Exercise: Which lines make up the answer? Those from the line with "black rectangle at" through the end of the data; reproduce them exactly.

-----

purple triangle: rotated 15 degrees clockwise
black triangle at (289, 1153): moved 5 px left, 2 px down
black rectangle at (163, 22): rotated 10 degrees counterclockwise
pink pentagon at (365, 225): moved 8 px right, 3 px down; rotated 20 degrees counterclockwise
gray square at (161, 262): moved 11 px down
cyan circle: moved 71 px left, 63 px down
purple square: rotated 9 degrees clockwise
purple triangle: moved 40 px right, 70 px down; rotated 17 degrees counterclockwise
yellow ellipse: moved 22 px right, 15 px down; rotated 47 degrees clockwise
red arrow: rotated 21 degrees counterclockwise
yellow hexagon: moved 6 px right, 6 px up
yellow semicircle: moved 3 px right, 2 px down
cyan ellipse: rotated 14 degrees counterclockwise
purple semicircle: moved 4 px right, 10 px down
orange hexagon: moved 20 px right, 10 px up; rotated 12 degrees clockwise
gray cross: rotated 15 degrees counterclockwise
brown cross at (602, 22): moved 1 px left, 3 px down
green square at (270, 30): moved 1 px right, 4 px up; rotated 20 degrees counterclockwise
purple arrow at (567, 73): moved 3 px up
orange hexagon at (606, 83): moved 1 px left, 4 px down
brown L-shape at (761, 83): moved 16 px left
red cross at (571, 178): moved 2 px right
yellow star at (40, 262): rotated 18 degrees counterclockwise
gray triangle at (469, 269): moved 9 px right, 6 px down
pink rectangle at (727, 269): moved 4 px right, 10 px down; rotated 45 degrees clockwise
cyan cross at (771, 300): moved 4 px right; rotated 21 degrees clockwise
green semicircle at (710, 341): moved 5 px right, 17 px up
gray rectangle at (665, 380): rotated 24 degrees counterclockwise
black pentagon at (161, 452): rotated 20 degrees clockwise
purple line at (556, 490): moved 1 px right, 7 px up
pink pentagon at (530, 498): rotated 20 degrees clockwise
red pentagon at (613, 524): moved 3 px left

-----

Task response:
black rectangle at (163, 22): rotated 10 degrees counterclockwise
pink pentagon at (365, 225): moved 8 px right, 3 px down; rotated 20 degrees counterclockwise
gray square at (161, 262): moved 11 px down
cyan circle: moved 71 px left, 63 px down
purple square: rotated 9 degrees clockwise
purple triangle: moved 40 px right, 70 px down; rotated 17 degrees counterclockwise
yellow ellipse: moved 22 px right, 15 px down; rotated 47 degrees clockwise
red arrow: rotated 21 degrees counterclockwise
yellow hexagon: moved 6 px right, 6 px up
yellow semicircle: moved 3 px right, 2 px down
cyan ellipse: rotated 14 degrees counterclockwise
purple semicircle: moved 4 px right, 10 px down
orange hexagon: moved 20 px right, 10 px up; rotated 12 degrees clockwise
gray cross: rotated 15 degrees counterclockwise
brown cross at (602, 22): moved 1 px left, 3 px down
green square at (270, 30): moved 1 px right, 4 px up; rotated 20 degrees counterclockwise
purple arrow at (567, 73): moved 3 px up
orange hexagon at (606, 83): moved 1 px left, 4 px down
brown L-shape at (761, 83): moved 16 px left
red cross at (571, 178): moved 2 px right
yellow star at (40, 262): rotated 18 degrees counterclockwise
gray triangle at (469, 269): moved 9 px right, 6 px down
pink rectangle at (727, 269): moved 4 px right, 10 px down; rotated 45 degrees clockwise
cyan cross at (771, 300): moved 4 px right; rotated 21 degrees clockwise
green semicircle at (710, 341): moved 5 px right, 17 px up
gray rectangle at (665, 380): rotated 24 degrees counterclockwise
black pentagon at (161, 452): rotated 20 degrees clockwise
purple line at (556, 490): moved 1 px right, 7 px up
pink pentagon at (530, 498): rotated 20 degrees clockwise
red pentagon at (613, 524): moved 3 px left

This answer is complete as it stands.